What you will do:
Copy exactly the lines of the records below, and only those lines, beginning with the line that contains "LUX pin GND: GND -> VIN" and ending with the line that contains "RADIO1 pin SCK: D1 -> TX".

Records:
- - - - -
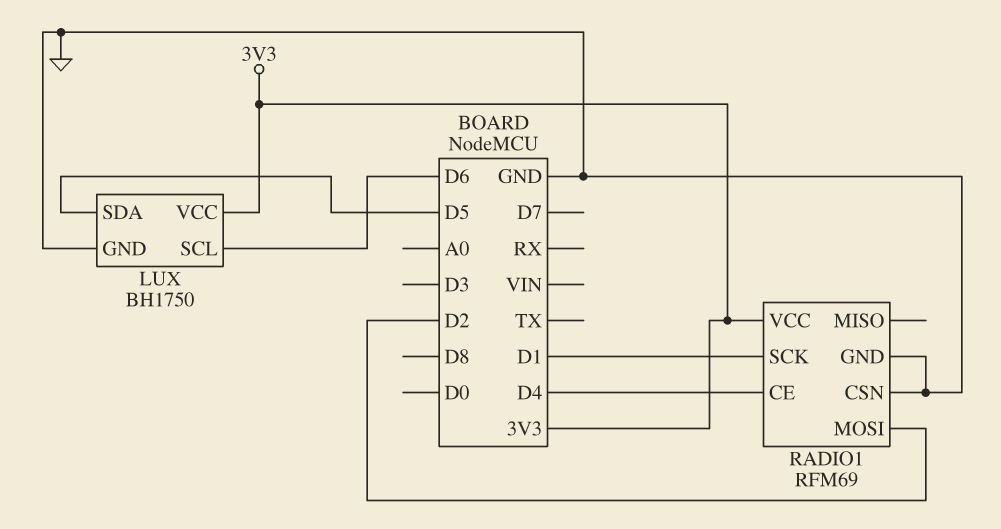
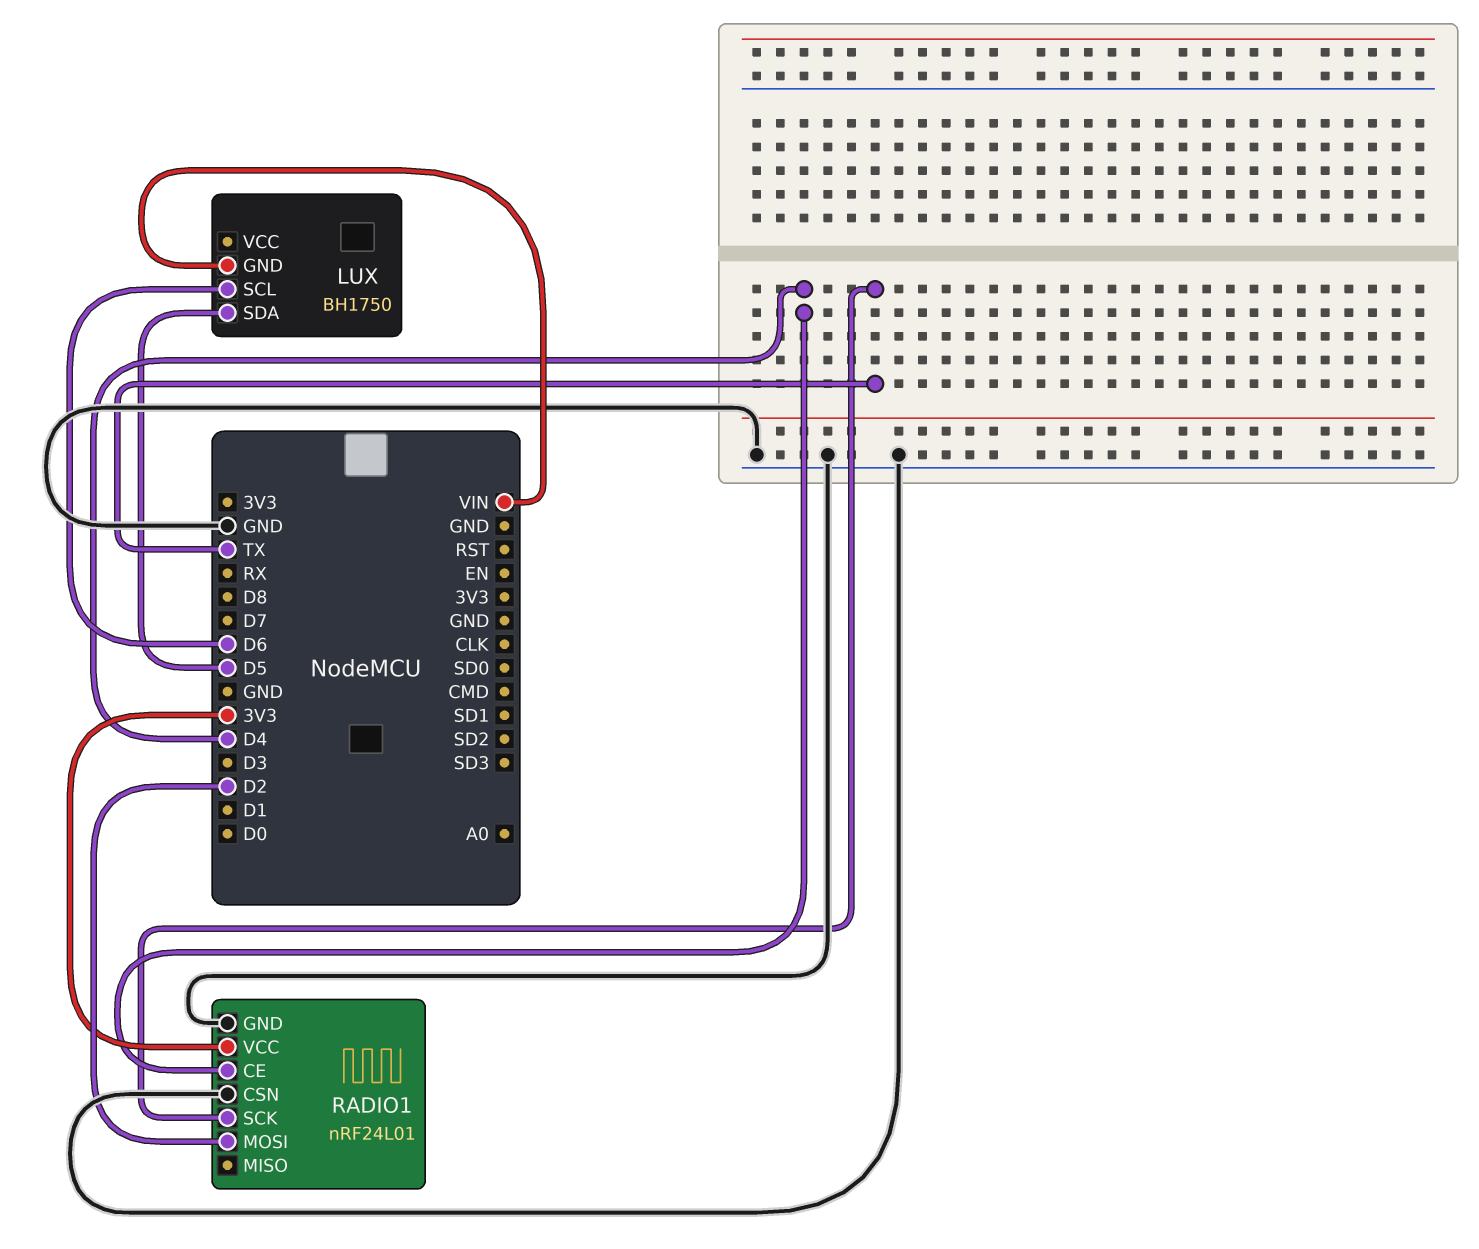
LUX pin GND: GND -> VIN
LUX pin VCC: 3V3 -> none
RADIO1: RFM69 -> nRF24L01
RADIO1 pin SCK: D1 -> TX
- - - - -
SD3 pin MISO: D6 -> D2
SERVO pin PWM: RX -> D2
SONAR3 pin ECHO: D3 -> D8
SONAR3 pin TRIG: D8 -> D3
- - - - -
Solution to the exercise:
LUX pin GND: GND -> VIN
LUX pin VCC: 3V3 -> none
RADIO1: RFM69 -> nRF24L01
RADIO1 pin SCK: D1 -> TX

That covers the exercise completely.